═══ THE INPUT ═══

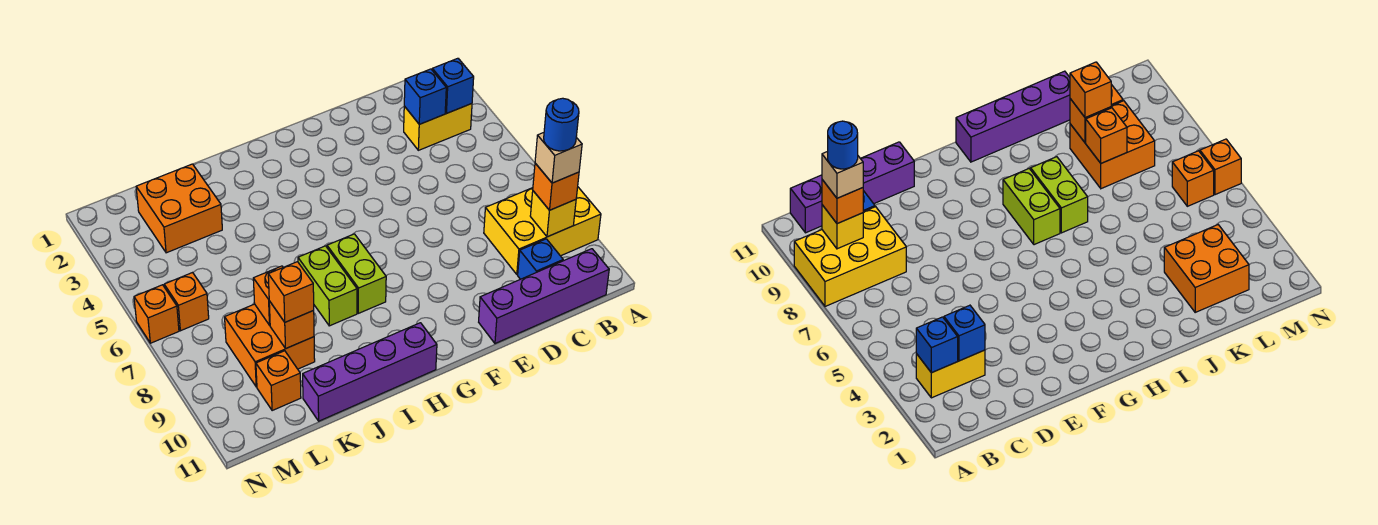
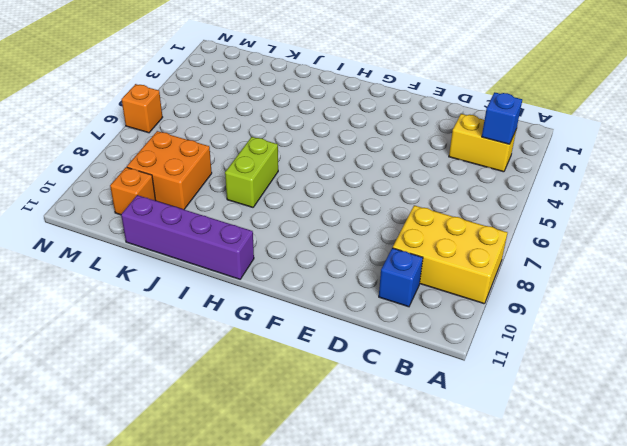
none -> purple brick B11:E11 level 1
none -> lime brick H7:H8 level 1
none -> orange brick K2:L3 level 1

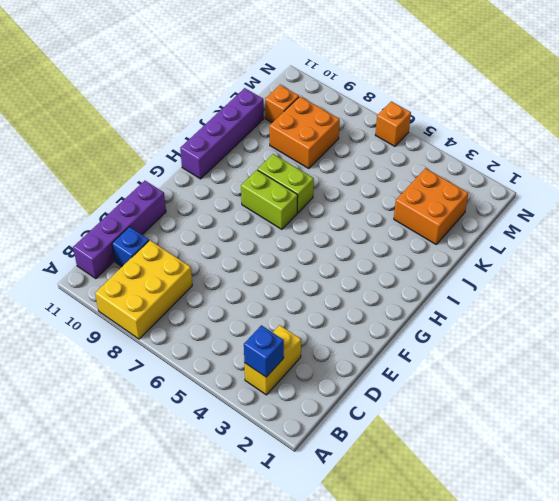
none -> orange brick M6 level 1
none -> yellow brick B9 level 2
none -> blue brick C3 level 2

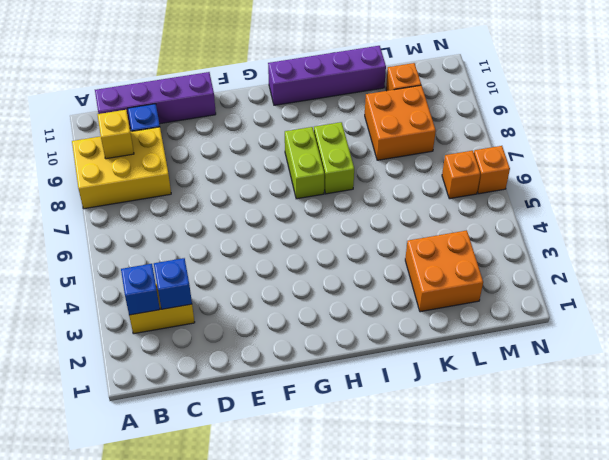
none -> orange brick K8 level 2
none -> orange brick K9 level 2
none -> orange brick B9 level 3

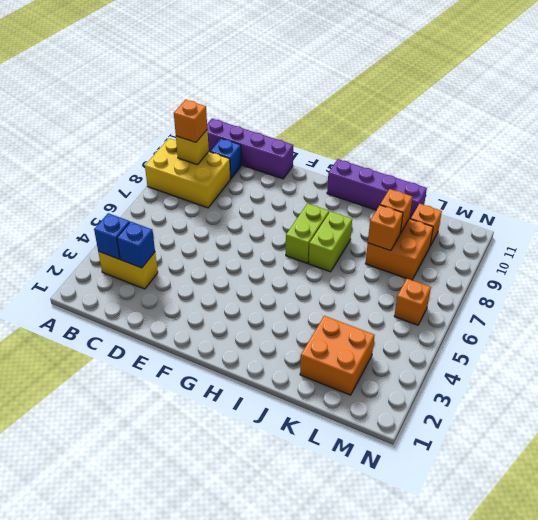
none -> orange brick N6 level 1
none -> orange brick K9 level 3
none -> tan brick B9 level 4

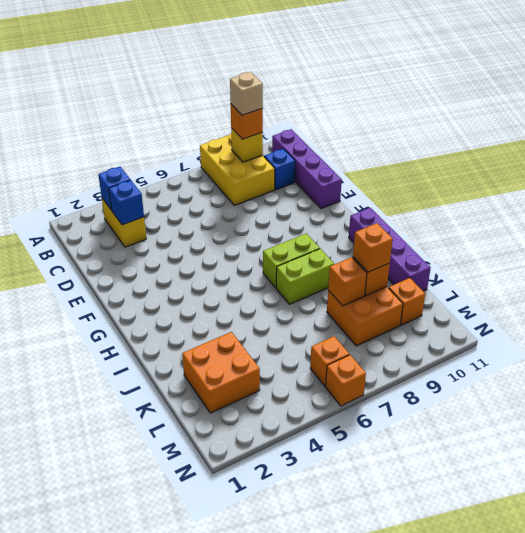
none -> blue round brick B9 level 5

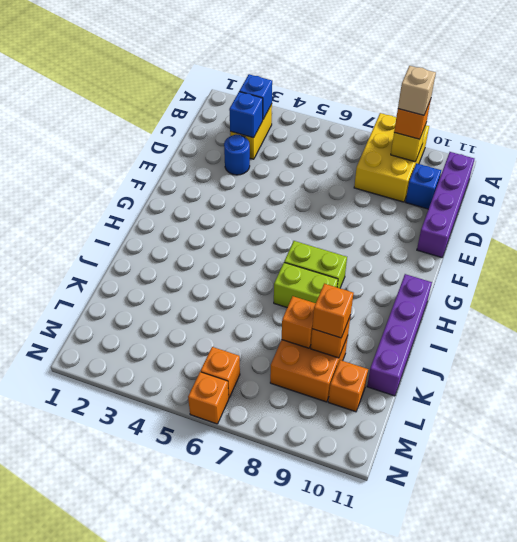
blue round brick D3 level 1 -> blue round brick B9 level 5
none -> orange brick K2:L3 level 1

═══
═══ THE INPUT ═══

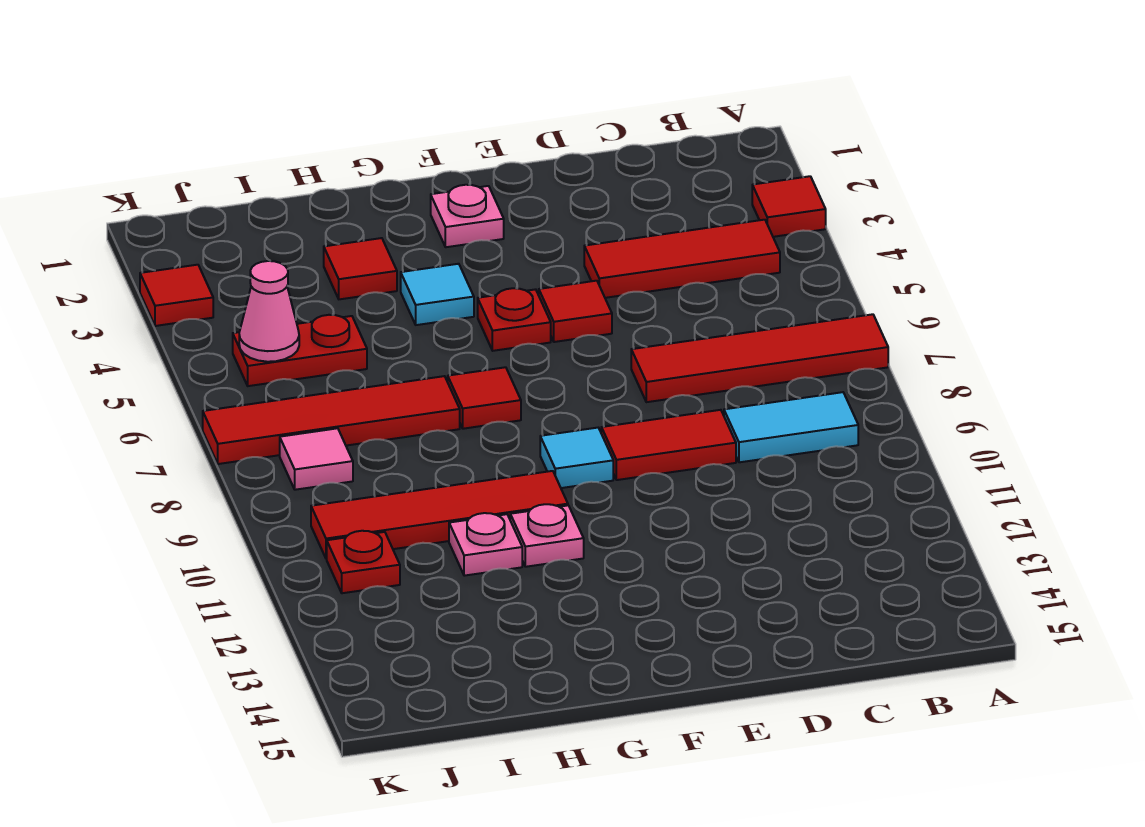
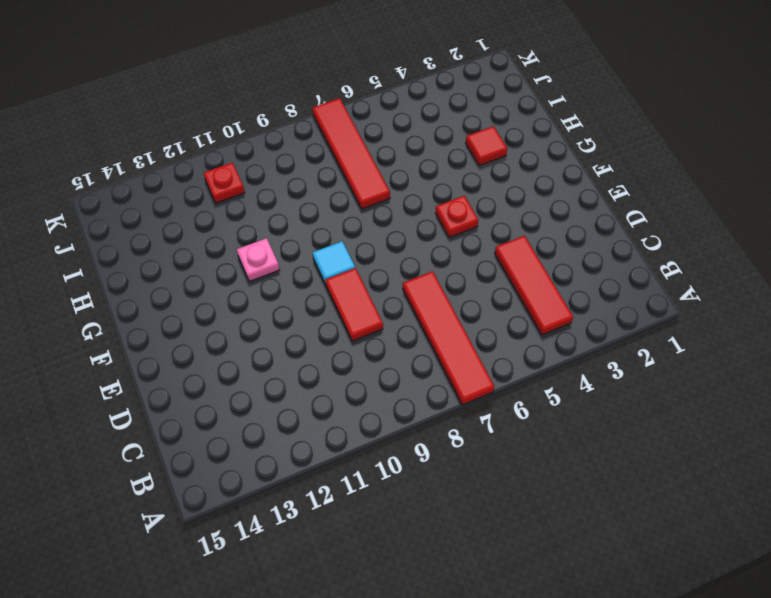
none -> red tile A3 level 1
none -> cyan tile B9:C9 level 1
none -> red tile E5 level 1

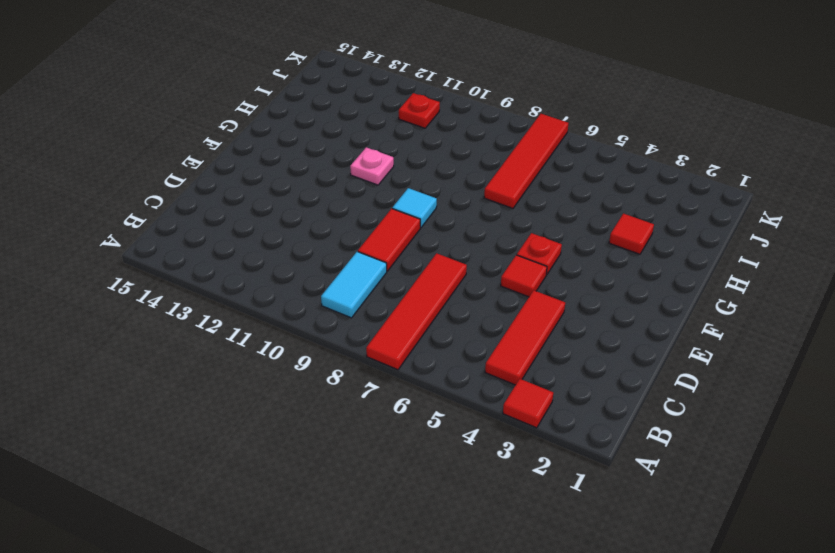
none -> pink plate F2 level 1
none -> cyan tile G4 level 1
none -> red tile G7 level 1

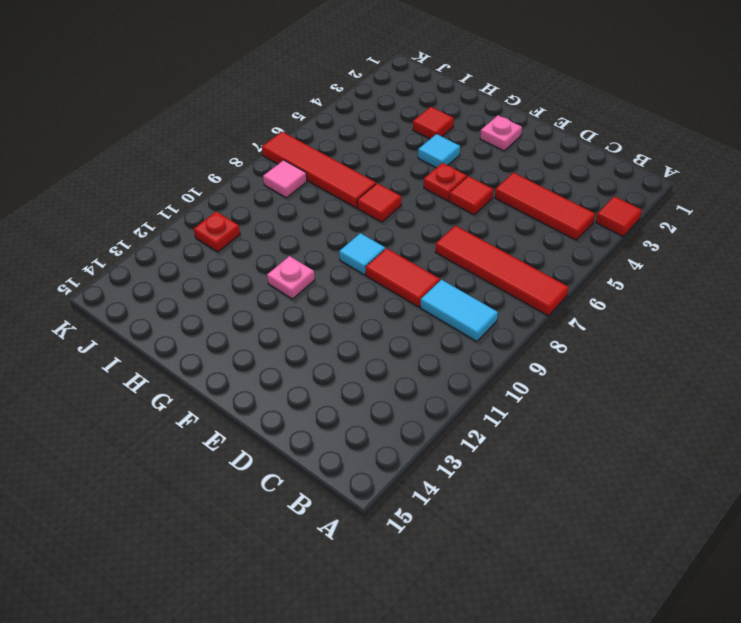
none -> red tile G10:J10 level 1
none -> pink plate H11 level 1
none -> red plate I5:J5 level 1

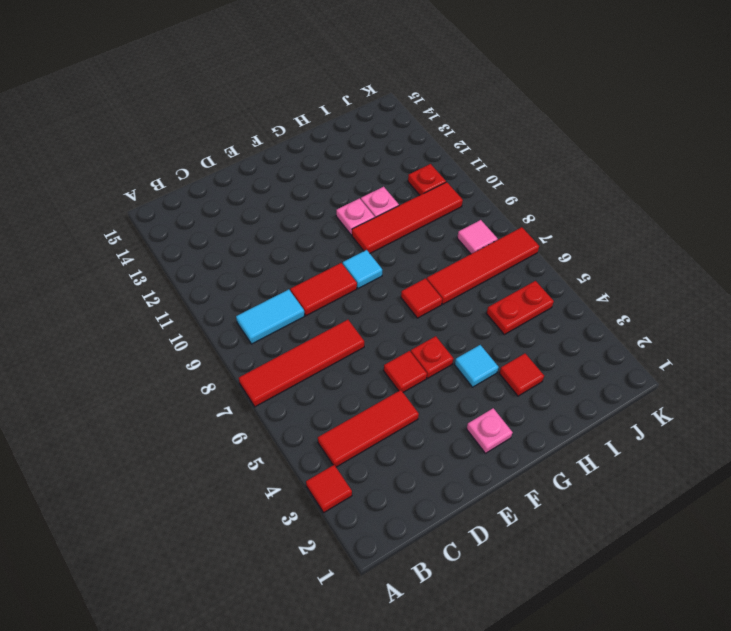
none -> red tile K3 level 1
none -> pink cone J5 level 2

═══

▸ **ABOUT THIS TASK**
With "plate" as the word to match, copy each line of the records that has it.

▸ **WRITTEN RESPONSE**
none -> pink plate F2 level 1
none -> pink plate H11 level 1
none -> red plate I5:J5 level 1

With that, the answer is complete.